Problem to work on:
The lines running from the one that contains "(662, 378) = (578, 302): none -> black pencil" to the end of the records below are what to reproduce, exactly and without pictures.

BEGIN Entries provided

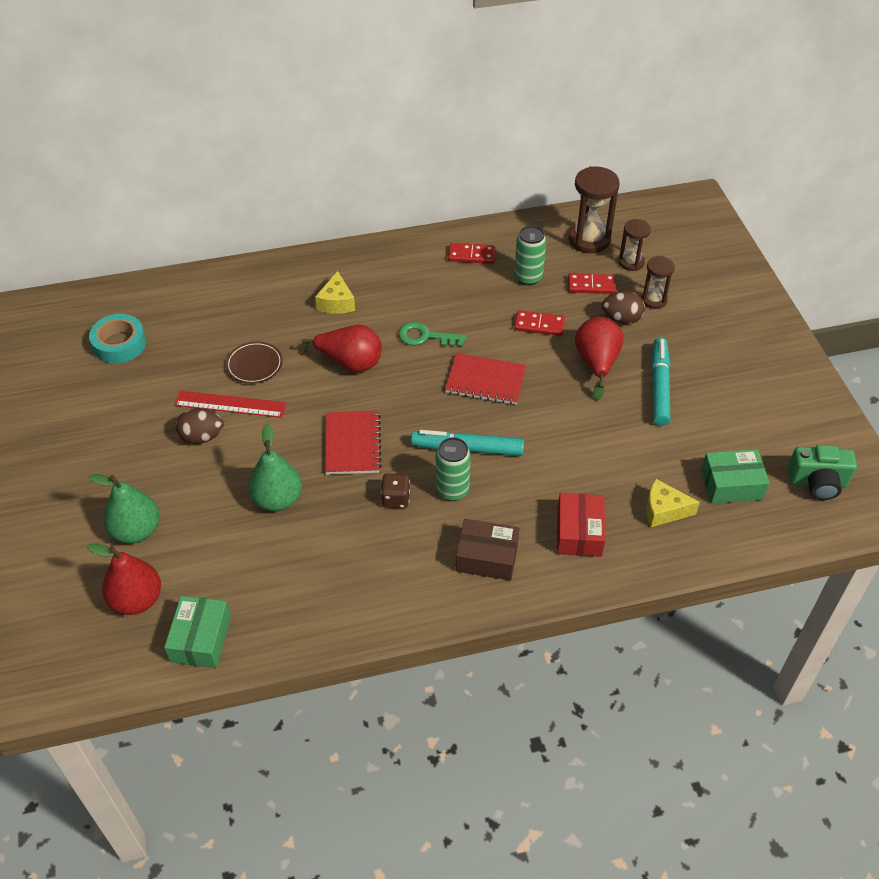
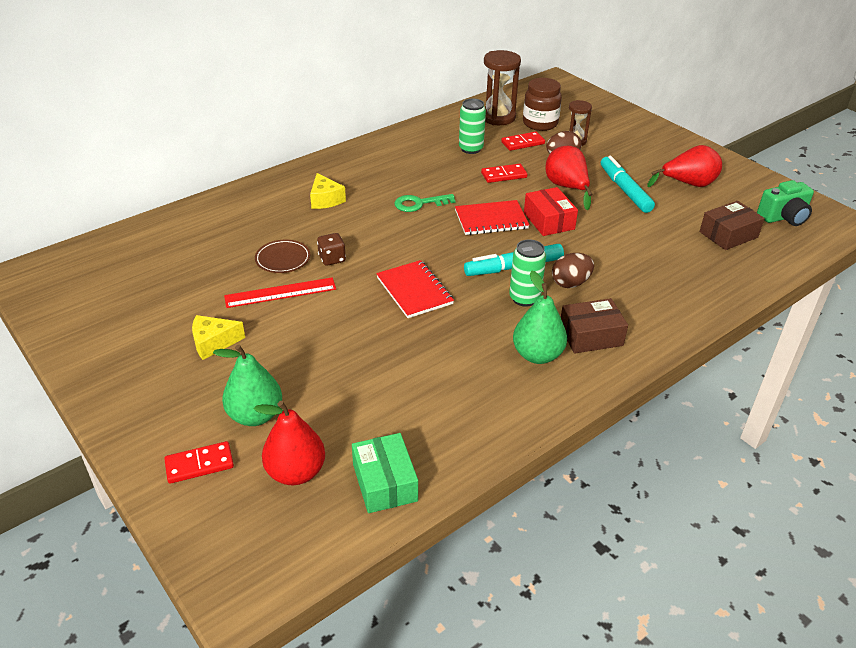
camera: 25 degrees left, 10 degrees down
(119, 344) = (138, 277): turquoise tape -> none
(202, 437) = (270, 324): brown egg -> brown egg (570, 283)
(277, 499) = (377, 349): green pear -> green pear (537, 355)
(350, 363) = (368, 236): red pear -> red pear (688, 184)
(396, 499) = (482, 318): brown dice -> brown dice (332, 259)
(471, 255) = (415, 145): red domino -> red domino (199, 464)
(579, 532) = (647, 297): red box -> red box (549, 221)
(631, 262) = (540, 123): brown hourglass -> brown jar
(664, 510) = (696, 264): yellow cheese -> yellow cheese (213, 343)
(731, 484) = (728, 234): green box -> brown box

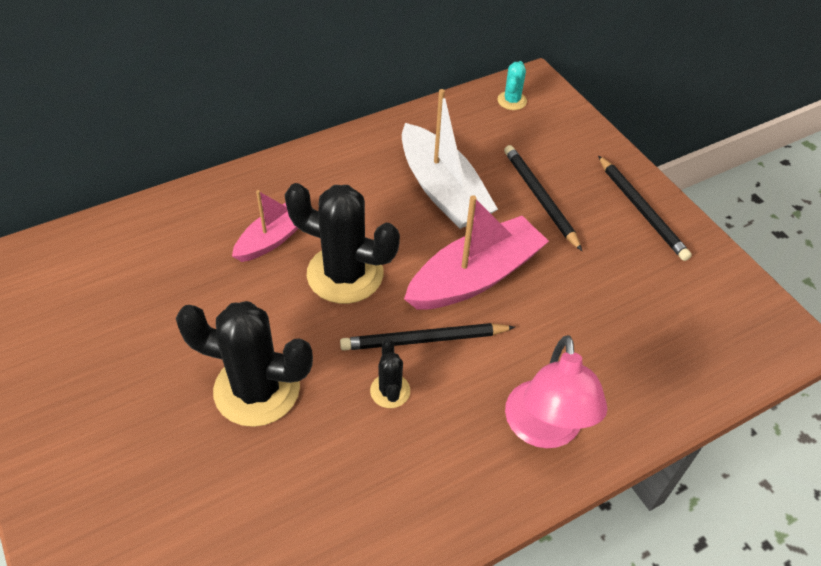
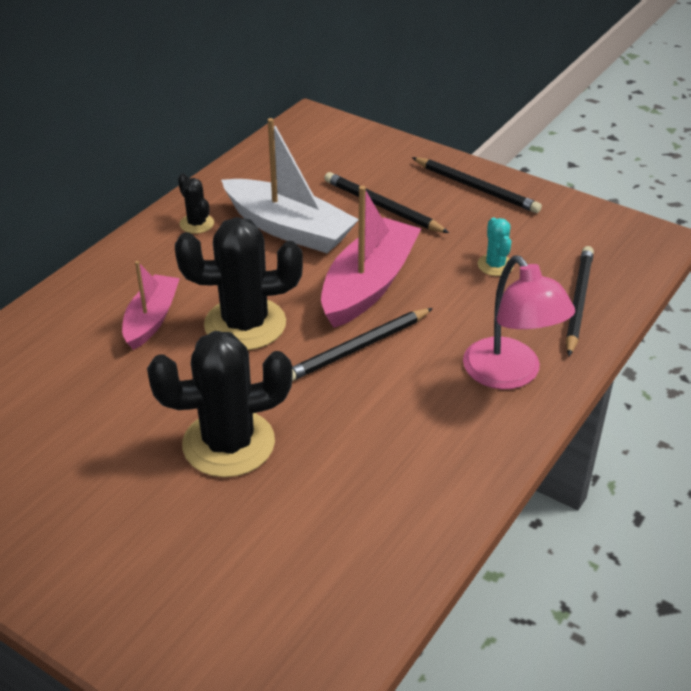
camera: 25 degrees left, 10 degrees down
(390, 391) = (355, 397): black cactus -> black cactus (197, 224)
(512, 101) = (301, 139): turquoise cactus -> turquoise cactus (495, 265)
(662, 378) = (578, 302): none -> black pencil

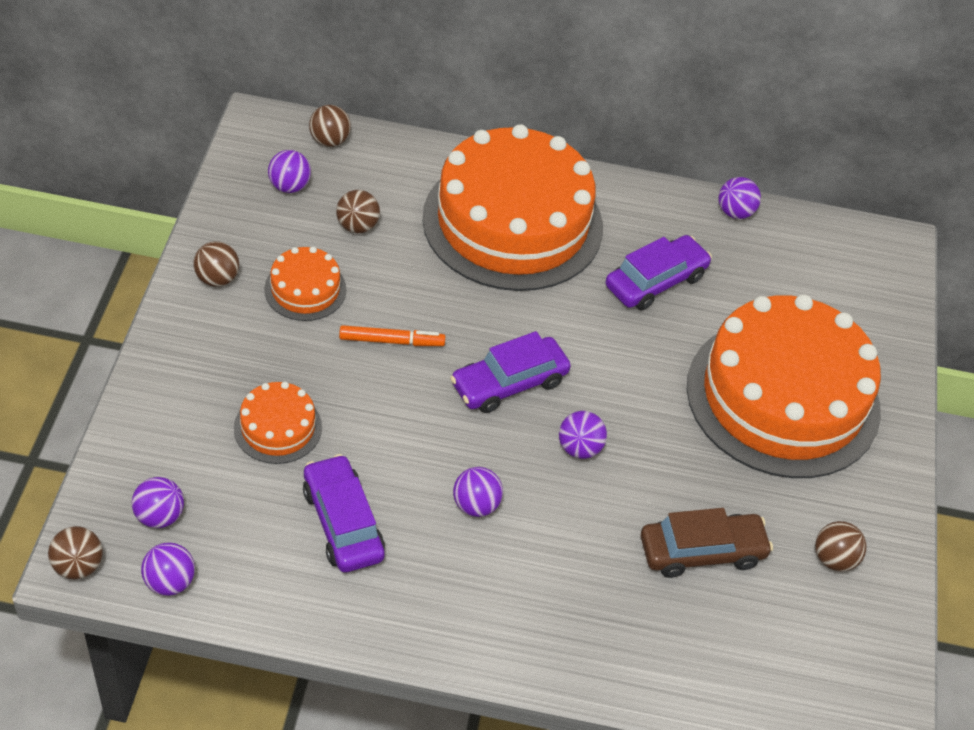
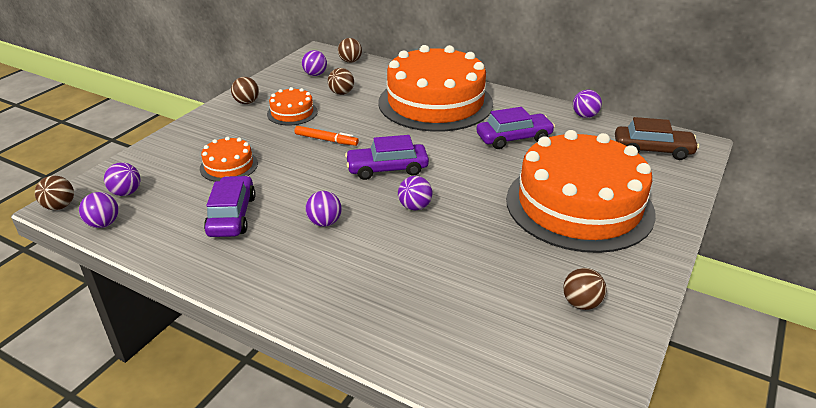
camera: 25 degrees right, 15 degrees down
(702, 552) = (474, 278): brown car -> brown car (652, 150)

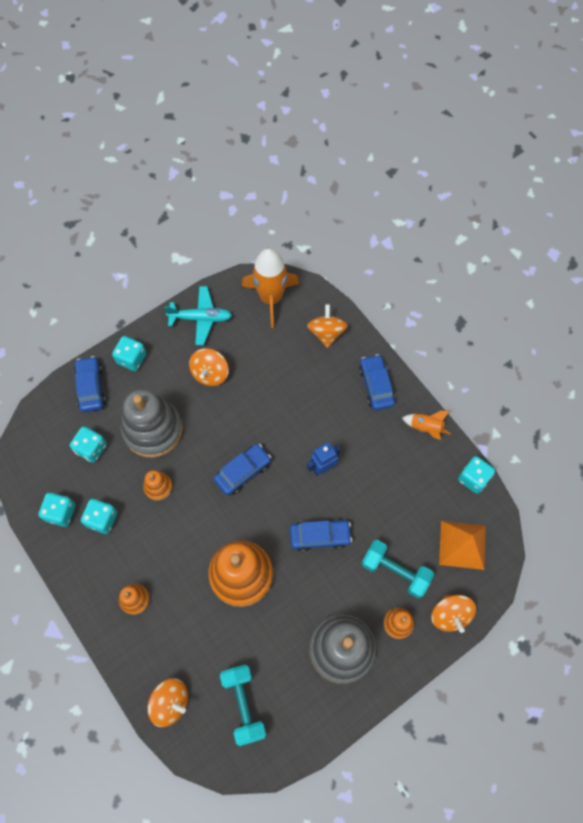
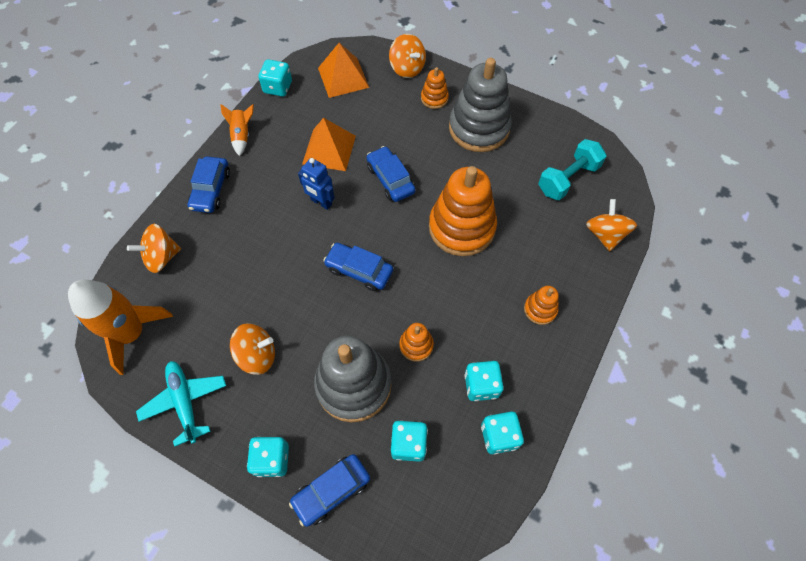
camera: 115 degrees left, 5 degrees down
(376, 385) = (211, 190): blue car -> blue car turned 45 degrees counterclockwise
(377, 496) = (329, 149): none -> orange pyramid
(395, 571) = (391, 114): turquoise dumbbell -> none
(450, 615) = (407, 68): orange spinning top -> orange spinning top turned 90 degrees clockwise

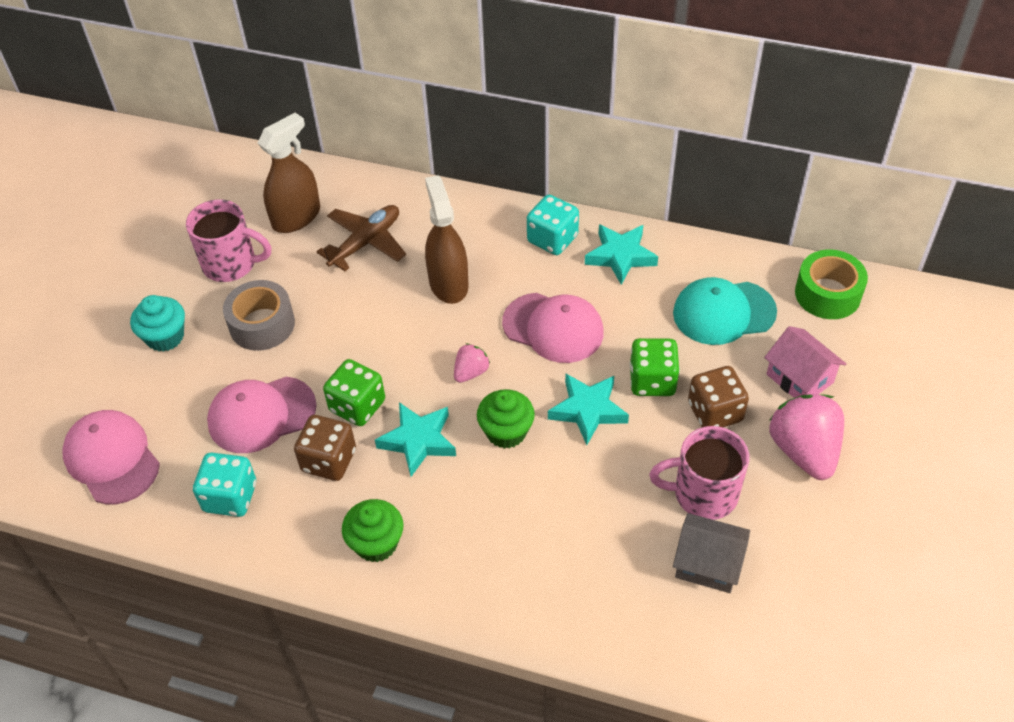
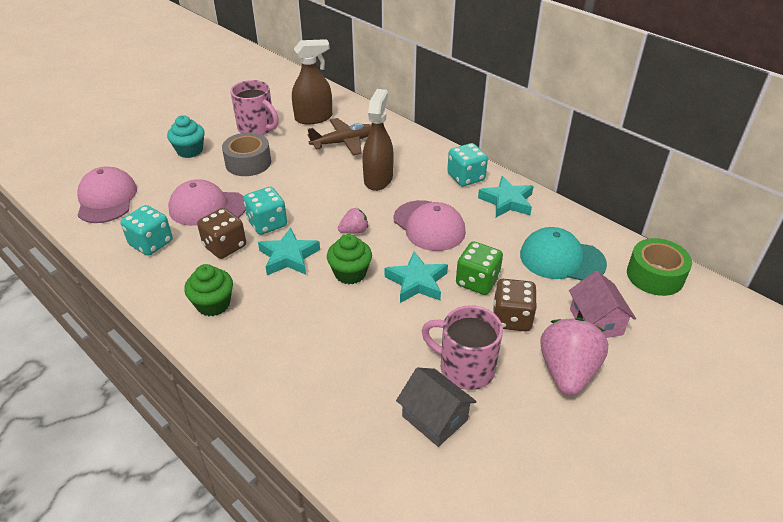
camera: 25 degrees right, 10 degrees down
(357, 406) = (267, 224): green dice -> turquoise dice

END Entries provided

Answer to the problem:
(662, 378) = (578, 302): none -> black pencil

camera: 25 degrees right, 15 degrees down
(702, 552) = (474, 278): brown car -> brown car (652, 150)

camera: 115 degrees left, 5 degrees down
(376, 385) = (211, 190): blue car -> blue car turned 45 degrees counterclockwise
(377, 496) = (329, 149): none -> orange pyramid
(395, 571) = (391, 114): turquoise dumbbell -> none
(450, 615) = (407, 68): orange spinning top -> orange spinning top turned 90 degrees clockwise

camera: 25 degrees right, 10 degrees down
(357, 406) = (267, 224): green dice -> turquoise dice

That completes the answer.